Synthetic geometry scene data:
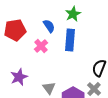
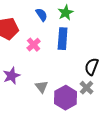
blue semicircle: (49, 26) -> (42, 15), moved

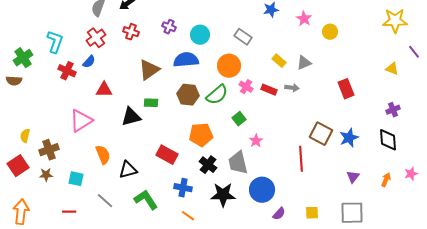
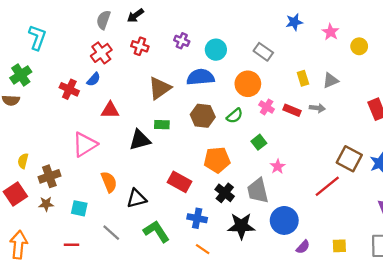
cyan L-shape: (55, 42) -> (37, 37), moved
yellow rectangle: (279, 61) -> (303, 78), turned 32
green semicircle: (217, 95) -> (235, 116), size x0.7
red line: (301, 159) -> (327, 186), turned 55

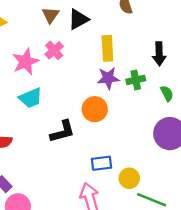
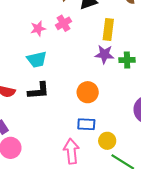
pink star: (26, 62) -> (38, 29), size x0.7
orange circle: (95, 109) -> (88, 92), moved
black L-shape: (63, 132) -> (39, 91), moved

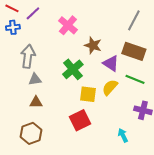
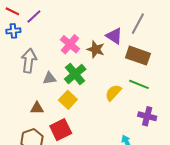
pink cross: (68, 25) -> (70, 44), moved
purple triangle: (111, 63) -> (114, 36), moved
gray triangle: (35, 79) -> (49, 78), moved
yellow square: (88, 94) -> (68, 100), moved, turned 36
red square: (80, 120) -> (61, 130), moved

---

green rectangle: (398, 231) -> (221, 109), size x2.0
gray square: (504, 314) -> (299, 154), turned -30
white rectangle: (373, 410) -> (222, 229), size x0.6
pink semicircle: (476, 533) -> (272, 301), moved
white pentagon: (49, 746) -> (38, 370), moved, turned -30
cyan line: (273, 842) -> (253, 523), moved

EXERCISE DIRECTIONS
The copy should hold only the lines from the one with "orange circle: (95, 109) -> (88, 92), moved" through the one with "gray triangle: (35, 79) -> (49, 78), moved", exactly as they stand above. Leave out the pictures.

YOUR SOLUTION
orange circle: (95, 109) -> (88, 92), moved
black L-shape: (63, 132) -> (39, 91), moved

pink cross: (68, 25) -> (70, 44), moved
purple triangle: (111, 63) -> (114, 36), moved
gray triangle: (35, 79) -> (49, 78), moved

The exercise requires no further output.